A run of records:
[Begin]

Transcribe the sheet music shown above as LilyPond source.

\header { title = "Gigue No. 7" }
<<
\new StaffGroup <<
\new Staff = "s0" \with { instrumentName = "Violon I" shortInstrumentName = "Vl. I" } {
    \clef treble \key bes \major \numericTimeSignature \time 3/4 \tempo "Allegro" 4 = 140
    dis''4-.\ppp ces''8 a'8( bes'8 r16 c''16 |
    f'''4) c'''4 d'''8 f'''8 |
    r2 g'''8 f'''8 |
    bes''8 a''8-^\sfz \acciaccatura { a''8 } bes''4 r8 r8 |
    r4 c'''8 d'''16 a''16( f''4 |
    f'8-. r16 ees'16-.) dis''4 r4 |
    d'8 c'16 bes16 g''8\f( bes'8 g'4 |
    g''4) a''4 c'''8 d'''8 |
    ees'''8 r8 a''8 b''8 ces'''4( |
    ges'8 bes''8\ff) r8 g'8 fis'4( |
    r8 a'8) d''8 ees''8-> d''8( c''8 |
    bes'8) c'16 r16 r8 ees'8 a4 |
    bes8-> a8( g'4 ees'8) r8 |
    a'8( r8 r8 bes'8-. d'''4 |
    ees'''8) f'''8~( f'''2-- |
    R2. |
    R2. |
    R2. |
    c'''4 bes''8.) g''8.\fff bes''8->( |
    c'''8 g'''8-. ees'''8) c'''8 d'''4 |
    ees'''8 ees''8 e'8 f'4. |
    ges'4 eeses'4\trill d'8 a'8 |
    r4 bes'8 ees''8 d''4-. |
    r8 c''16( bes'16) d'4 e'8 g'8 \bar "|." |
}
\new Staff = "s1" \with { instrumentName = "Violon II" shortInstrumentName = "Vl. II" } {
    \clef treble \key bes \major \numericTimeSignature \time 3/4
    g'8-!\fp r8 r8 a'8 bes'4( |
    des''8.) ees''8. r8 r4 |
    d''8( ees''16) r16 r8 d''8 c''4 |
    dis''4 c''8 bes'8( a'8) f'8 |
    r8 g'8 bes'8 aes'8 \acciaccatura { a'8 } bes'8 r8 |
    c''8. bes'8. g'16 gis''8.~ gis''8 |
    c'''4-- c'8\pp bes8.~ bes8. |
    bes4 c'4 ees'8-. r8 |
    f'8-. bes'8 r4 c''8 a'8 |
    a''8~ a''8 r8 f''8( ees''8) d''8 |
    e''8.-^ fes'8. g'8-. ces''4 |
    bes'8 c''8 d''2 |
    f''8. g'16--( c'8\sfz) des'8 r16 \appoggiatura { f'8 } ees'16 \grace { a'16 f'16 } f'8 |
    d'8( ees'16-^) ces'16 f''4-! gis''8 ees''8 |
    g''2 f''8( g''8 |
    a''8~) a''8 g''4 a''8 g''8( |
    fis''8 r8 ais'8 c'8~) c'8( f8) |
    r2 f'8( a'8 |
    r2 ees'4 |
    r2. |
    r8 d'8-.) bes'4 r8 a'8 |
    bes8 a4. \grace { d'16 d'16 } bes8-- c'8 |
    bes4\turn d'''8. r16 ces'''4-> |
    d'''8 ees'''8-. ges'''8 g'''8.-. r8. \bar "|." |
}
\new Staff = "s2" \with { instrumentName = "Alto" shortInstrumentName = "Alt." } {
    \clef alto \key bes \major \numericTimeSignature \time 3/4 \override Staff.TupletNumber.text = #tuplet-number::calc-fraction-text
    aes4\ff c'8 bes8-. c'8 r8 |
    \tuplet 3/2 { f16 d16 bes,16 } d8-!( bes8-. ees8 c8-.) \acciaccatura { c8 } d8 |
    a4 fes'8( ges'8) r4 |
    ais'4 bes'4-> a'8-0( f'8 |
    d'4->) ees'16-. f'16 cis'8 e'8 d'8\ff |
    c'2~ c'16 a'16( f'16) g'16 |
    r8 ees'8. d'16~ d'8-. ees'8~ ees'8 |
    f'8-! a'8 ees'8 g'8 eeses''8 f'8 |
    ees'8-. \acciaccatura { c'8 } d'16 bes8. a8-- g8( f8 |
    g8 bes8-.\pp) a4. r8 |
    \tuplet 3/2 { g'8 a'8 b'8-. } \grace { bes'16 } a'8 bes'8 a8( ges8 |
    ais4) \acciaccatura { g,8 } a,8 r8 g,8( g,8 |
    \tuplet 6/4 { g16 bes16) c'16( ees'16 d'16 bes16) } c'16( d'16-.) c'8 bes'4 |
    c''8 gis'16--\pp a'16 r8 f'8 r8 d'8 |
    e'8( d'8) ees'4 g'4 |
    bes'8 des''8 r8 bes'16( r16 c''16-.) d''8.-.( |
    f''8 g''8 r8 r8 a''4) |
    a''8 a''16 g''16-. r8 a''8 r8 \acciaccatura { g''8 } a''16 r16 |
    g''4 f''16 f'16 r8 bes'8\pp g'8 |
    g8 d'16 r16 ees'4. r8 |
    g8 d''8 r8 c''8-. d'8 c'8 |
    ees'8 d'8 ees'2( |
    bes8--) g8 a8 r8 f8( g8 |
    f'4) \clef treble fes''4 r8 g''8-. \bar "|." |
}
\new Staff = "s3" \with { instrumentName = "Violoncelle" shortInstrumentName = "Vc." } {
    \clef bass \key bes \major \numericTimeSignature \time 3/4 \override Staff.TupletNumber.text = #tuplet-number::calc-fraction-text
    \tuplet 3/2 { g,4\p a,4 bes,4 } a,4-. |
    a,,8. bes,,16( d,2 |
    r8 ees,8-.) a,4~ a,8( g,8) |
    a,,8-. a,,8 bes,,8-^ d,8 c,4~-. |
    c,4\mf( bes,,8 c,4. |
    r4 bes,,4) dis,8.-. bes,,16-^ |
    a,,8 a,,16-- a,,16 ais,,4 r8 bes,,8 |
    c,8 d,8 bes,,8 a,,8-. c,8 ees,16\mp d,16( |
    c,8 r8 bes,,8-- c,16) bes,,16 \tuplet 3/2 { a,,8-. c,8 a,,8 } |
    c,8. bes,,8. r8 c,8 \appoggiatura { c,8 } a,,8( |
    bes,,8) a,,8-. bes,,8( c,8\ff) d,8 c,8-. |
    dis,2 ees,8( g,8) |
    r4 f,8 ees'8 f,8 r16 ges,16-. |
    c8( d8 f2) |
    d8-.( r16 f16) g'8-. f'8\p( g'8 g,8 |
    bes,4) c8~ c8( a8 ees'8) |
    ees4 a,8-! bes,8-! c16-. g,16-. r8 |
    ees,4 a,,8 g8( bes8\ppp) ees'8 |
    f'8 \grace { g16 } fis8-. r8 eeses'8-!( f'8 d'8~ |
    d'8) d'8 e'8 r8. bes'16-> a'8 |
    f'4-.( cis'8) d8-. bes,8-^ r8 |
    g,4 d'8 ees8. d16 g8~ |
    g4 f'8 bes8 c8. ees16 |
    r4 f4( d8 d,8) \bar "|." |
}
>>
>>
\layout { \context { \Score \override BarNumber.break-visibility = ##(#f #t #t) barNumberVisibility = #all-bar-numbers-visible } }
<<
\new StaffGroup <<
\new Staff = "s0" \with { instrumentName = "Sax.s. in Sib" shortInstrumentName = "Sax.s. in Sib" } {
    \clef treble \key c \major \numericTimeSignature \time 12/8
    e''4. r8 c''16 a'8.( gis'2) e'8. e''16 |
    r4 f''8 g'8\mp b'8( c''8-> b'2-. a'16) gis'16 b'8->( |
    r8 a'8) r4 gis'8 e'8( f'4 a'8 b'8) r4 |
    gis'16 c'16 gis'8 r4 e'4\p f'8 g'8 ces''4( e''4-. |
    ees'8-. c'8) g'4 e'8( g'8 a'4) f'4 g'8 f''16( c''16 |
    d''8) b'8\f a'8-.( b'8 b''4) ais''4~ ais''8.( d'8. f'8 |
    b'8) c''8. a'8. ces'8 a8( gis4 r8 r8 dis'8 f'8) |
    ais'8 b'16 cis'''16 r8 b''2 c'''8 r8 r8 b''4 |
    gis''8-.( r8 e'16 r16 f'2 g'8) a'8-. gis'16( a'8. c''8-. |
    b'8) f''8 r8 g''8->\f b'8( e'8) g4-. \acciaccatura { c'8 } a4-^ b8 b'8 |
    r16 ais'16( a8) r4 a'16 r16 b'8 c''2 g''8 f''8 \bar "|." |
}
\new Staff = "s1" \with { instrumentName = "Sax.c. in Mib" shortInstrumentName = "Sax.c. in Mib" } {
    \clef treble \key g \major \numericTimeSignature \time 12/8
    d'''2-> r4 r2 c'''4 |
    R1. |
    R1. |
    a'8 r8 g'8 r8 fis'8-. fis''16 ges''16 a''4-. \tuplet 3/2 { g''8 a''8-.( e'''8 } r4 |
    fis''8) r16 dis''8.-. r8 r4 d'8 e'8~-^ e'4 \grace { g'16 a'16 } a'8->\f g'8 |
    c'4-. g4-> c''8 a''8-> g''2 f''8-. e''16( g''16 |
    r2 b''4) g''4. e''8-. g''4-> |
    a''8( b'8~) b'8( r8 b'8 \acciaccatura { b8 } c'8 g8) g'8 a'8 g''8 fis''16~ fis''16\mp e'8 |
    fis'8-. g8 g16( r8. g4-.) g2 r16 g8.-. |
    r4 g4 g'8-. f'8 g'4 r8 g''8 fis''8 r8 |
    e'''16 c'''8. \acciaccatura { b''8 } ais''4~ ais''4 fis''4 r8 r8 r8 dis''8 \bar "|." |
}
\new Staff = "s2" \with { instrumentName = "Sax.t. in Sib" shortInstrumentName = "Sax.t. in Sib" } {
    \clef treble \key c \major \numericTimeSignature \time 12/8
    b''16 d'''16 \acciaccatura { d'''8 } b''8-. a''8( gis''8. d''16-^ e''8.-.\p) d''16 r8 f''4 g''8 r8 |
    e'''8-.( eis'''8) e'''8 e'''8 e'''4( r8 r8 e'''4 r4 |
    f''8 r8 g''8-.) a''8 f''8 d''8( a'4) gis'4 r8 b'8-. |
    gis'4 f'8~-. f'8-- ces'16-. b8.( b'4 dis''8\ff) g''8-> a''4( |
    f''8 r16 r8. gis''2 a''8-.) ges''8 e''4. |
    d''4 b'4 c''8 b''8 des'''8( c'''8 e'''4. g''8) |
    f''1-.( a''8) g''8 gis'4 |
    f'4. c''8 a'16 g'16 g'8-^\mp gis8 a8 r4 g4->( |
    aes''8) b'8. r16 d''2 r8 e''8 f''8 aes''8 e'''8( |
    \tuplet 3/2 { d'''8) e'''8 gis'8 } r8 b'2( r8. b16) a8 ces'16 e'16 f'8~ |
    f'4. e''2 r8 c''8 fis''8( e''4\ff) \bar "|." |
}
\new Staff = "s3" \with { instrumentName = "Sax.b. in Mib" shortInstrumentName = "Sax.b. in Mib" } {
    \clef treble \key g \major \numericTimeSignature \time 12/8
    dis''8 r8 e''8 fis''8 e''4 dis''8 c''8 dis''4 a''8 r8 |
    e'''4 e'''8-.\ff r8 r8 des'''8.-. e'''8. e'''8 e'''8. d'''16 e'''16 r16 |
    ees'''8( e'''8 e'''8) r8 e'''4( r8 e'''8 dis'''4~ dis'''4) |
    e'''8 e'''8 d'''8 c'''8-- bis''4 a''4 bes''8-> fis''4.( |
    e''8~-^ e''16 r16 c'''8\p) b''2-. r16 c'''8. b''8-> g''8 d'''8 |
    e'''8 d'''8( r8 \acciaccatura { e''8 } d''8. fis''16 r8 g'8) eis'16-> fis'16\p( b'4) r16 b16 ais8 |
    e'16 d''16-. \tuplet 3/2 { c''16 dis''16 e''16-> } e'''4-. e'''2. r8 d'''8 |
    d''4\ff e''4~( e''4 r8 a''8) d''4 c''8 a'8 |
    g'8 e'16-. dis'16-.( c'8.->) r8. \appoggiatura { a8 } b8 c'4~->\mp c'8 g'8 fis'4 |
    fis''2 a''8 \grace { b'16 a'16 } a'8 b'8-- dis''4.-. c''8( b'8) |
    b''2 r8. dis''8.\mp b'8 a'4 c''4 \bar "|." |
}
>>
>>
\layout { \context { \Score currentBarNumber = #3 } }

[End]

== Exercise instructions ==
Pick out and copy every line in the entries above that contains the string "instrumentName", matching case exactly.

== Exercise solution ==
\new Staff = "s0" \with { instrumentName = "Violon I" shortInstrumentName = "Vl. I" } {
\new Staff = "s1" \with { instrumentName = "Violon II" shortInstrumentName = "Vl. II" } {
\new Staff = "s2" \with { instrumentName = "Alto" shortInstrumentName = "Alt." } {
\new Staff = "s3" \with { instrumentName = "Violoncelle" shortInstrumentName = "Vc." } {
\new Staff = "s0" \with { instrumentName = "Sax.s. in Sib" shortInstrumentName = "Sax.s. in Sib" } {
\new Staff = "s1" \with { instrumentName = "Sax.c. in Mib" shortInstrumentName = "Sax.c. in Mib" } {
\new Staff = "s2" \with { instrumentName = "Sax.t. in Sib" shortInstrumentName = "Sax.t. in Sib" } {
\new Staff = "s3" \with { instrumentName = "Sax.b. in Mib" shortInstrumentName = "Sax.b. in Mib" } {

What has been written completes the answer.